## Given exercise
Return each entry exactly, omitting nothing.
---
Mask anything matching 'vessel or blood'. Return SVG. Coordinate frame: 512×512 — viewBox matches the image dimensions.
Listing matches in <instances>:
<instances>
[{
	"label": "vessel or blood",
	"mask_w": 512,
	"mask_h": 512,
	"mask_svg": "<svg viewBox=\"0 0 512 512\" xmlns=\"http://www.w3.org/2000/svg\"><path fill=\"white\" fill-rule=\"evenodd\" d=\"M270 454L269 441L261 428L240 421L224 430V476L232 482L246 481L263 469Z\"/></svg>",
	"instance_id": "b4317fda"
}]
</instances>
---
## Complete output
Mask anything matching 'vessel or blood'. Return SVG. Coordinate frame: 512×512 — viewBox matches the image dimensions.
Listing matches in <instances>:
<instances>
[{
	"label": "vessel or blood",
	"mask_w": 512,
	"mask_h": 512,
	"mask_svg": "<svg viewBox=\"0 0 512 512\" xmlns=\"http://www.w3.org/2000/svg\"><path fill=\"white\" fill-rule=\"evenodd\" d=\"M270 454L269 441L261 428L240 421L224 430V476L232 482L246 481L263 469Z\"/></svg>",
	"instance_id": "b4317fda"
}]
</instances>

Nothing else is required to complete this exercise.